* [Material for this task]:
......

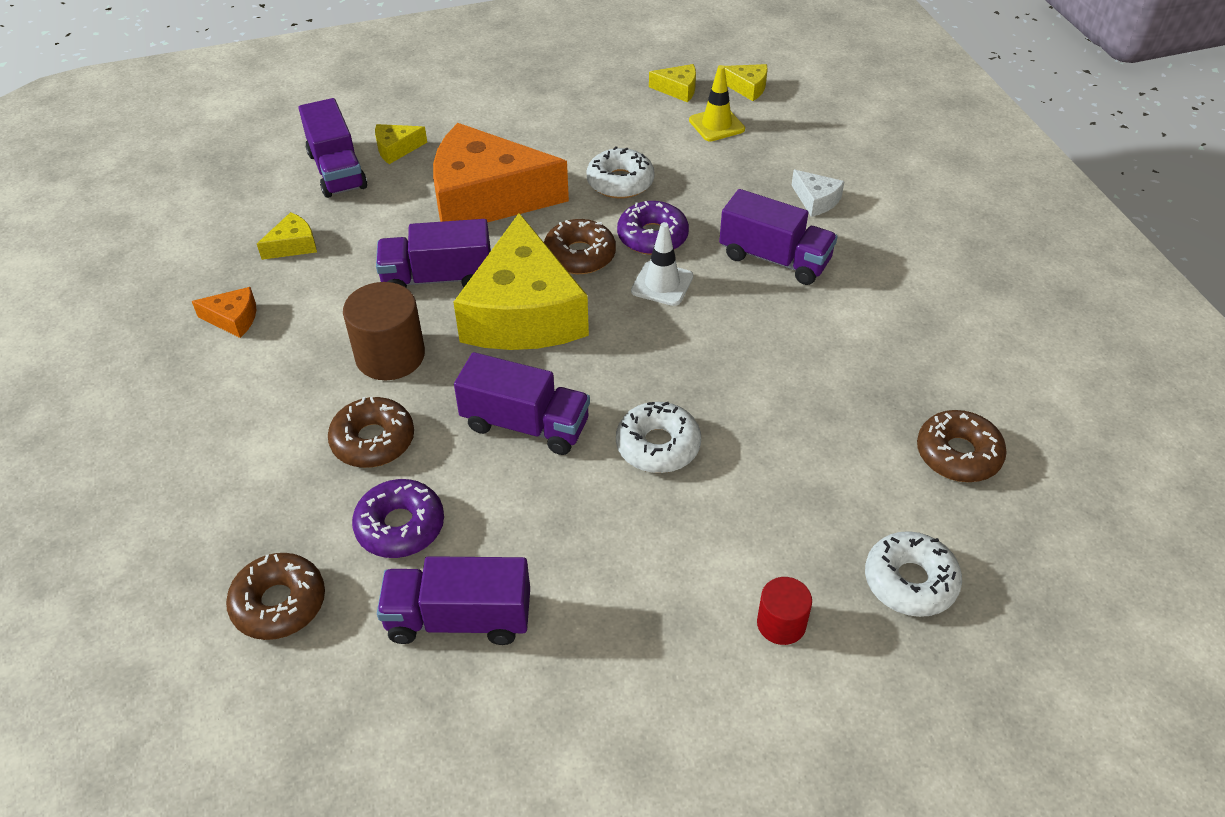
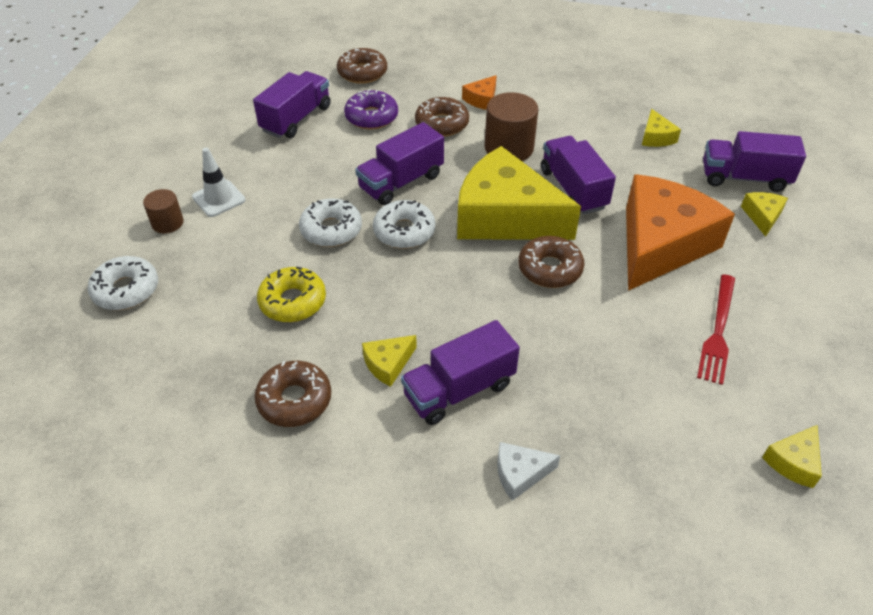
camera: 120 degrees right, 0 degrees up
orange cheese [192,287,256,338] -> orange cheese moved to [462,75,497,110]
purple truck [376,219,491,288] -> purple truck turned 45 degrees counterclockwise [541,136,616,214]
white donut [587,146,655,199] -> white donut moved to [373,200,436,249]
purple donut [617,201,689,255] -> none
white traffic cone [631,222,693,306] -> white traffic cone moved to [192,148,246,217]
yellow traffic cone [689,65,745,142] -> none
yellow cheese [724,64,768,101] -> yellow cheese moved to [362,335,417,387]
red cylinder [757,577,812,645] -> brown cylinder [143,189,184,234]
brown donut [917,410,1007,482] -> brown donut moved to [254,361,331,427]
none -> yellow donut [257,267,326,322]
none -> red fork [697,274,735,385]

......

* [What you have to do]: Although the records above contain pictures, only their text is to be repeated, exactly as given.

* [Solution to the problem]:
camera: 120 degrees right, 0 degrees up
orange cheese [192,287,256,338] -> orange cheese moved to [462,75,497,110]
purple truck [376,219,491,288] -> purple truck turned 45 degrees counterclockwise [541,136,616,214]
white donut [587,146,655,199] -> white donut moved to [373,200,436,249]
purple donut [617,201,689,255] -> none
white traffic cone [631,222,693,306] -> white traffic cone moved to [192,148,246,217]
yellow traffic cone [689,65,745,142] -> none
yellow cheese [724,64,768,101] -> yellow cheese moved to [362,335,417,387]
red cylinder [757,577,812,645] -> brown cylinder [143,189,184,234]
brown donut [917,410,1007,482] -> brown donut moved to [254,361,331,427]
none -> yellow donut [257,267,326,322]
none -> red fork [697,274,735,385]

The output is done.